_WHAT YOU ARE ASKED TO DO_. Once the line containing "(360, 269) = (428, 404): white" is located, output it and every line after it through the end of the records, exactly as written and nothing else.

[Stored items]
□ □ □ □ □

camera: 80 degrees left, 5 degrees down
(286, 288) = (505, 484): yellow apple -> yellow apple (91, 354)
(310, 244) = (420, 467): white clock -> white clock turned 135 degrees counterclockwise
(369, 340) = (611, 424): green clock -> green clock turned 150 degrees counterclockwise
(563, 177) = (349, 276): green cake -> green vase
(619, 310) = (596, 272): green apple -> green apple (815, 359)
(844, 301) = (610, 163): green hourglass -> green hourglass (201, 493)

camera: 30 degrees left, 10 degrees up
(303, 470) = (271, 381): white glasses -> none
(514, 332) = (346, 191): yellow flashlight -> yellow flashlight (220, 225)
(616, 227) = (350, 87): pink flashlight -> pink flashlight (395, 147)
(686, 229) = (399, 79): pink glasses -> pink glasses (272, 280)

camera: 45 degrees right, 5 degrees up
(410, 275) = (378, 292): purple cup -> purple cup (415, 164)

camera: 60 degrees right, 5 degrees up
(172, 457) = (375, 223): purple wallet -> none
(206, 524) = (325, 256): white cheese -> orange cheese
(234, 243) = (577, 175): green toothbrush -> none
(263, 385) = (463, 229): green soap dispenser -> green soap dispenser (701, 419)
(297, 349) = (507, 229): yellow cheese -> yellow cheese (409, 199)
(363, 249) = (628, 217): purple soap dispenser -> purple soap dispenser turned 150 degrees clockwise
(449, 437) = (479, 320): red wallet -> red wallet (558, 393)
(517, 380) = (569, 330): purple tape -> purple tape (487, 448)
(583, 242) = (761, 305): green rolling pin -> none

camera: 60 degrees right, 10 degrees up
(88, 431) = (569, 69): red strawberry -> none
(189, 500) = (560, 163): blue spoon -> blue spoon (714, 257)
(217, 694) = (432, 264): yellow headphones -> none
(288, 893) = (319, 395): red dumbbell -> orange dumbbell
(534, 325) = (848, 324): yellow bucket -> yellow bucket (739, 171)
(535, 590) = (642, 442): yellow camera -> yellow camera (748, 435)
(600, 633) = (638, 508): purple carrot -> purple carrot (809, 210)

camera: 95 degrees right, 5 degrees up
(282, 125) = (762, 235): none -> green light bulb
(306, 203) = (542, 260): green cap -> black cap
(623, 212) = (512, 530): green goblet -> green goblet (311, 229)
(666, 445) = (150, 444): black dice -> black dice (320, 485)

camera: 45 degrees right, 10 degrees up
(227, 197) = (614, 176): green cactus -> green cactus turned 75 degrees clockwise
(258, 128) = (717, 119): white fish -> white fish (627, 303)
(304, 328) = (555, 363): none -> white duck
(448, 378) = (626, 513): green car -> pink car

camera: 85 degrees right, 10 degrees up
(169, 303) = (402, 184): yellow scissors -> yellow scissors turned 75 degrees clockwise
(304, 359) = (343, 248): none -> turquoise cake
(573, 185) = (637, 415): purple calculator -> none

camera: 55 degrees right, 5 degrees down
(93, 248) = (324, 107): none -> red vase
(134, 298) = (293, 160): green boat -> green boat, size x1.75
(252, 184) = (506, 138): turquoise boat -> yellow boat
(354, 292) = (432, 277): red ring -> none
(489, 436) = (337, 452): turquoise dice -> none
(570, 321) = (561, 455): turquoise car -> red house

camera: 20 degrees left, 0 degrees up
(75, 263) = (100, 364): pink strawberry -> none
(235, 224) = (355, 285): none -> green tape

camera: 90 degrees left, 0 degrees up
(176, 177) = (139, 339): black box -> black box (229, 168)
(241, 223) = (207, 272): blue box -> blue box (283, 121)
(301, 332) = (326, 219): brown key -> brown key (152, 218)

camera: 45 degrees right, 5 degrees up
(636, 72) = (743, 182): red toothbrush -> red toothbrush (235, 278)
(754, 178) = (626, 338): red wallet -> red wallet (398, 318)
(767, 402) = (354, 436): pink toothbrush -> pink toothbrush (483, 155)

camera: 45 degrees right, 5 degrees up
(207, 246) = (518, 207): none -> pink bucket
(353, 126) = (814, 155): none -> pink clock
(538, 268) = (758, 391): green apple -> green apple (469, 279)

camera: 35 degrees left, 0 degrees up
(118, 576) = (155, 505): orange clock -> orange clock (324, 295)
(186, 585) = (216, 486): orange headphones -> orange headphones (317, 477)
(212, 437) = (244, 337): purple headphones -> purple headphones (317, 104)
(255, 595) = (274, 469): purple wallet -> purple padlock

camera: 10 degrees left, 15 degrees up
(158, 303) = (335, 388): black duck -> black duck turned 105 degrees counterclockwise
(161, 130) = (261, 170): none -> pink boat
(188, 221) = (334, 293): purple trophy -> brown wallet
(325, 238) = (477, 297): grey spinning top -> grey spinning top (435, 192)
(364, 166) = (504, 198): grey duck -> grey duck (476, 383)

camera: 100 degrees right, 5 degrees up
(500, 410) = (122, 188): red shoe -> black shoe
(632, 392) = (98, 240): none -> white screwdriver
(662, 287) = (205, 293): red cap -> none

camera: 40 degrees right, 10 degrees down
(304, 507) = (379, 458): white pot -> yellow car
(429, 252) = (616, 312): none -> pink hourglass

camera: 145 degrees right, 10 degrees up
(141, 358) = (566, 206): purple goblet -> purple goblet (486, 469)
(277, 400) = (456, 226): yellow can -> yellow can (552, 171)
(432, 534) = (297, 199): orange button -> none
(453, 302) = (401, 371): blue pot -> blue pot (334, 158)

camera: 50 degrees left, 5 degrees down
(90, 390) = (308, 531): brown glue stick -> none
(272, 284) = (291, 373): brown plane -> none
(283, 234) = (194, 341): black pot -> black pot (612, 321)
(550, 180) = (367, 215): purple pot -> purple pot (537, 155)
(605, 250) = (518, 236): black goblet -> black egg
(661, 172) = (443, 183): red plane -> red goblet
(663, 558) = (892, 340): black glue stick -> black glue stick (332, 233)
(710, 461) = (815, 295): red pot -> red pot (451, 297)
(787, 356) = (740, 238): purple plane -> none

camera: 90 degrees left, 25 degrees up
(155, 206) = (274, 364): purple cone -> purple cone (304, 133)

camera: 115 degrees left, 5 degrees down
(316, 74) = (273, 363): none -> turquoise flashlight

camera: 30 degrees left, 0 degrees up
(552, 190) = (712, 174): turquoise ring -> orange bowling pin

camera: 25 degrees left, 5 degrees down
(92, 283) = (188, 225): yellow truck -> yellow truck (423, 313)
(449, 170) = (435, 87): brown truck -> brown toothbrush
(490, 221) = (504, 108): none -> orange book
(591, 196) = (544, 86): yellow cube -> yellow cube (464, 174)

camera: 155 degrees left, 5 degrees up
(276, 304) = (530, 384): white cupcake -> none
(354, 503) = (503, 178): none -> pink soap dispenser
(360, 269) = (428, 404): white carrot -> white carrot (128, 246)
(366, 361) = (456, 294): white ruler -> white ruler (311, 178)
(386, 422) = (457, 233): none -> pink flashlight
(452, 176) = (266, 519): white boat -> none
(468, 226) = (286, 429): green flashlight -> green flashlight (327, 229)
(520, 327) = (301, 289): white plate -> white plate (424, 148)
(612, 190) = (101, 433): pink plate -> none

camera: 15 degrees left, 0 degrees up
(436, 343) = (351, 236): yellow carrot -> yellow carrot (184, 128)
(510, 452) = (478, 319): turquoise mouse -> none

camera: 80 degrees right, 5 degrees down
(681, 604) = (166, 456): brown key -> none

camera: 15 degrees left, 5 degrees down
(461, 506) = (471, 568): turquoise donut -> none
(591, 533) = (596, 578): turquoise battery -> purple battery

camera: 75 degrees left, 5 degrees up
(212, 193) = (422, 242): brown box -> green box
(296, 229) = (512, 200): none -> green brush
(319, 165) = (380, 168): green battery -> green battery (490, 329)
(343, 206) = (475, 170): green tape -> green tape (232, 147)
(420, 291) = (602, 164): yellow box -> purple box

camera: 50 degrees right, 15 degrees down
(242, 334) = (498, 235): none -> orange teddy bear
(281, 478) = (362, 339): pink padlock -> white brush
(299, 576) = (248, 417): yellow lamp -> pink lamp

□ □ □ □ □

_SOLVED EXERCISE_.
(360, 269) = (428, 404): white carrot -> white carrot (128, 246)
(366, 361) = (456, 294): white ruler -> white ruler (311, 178)
(386, 422) = (457, 233): none -> pink flashlight
(452, 176) = (266, 519): white boat -> none
(468, 226) = (286, 429): green flashlight -> green flashlight (327, 229)
(520, 327) = (301, 289): white plate -> white plate (424, 148)
(612, 190) = (101, 433): pink plate -> none

camera: 15 degrees left, 0 degrees up
(436, 343) = (351, 236): yellow carrot -> yellow carrot (184, 128)
(510, 452) = (478, 319): turquoise mouse -> none

camera: 80 degrees right, 5 degrees down
(681, 604) = (166, 456): brown key -> none

camera: 15 degrees left, 5 degrees down
(461, 506) = (471, 568): turquoise donut -> none
(591, 533) = (596, 578): turquoise battery -> purple battery

camera: 75 degrees left, 5 degrees up
(212, 193) = (422, 242): brown box -> green box
(296, 229) = (512, 200): none -> green brush
(319, 165) = (380, 168): green battery -> green battery (490, 329)
(343, 206) = (475, 170): green tape -> green tape (232, 147)
(420, 291) = (602, 164): yellow box -> purple box

camera: 50 degrees right, 15 degrees down
(242, 334) = (498, 235): none -> orange teddy bear
(281, 478) = (362, 339): pink padlock -> white brush
(299, 576) = (248, 417): yellow lamp -> pink lamp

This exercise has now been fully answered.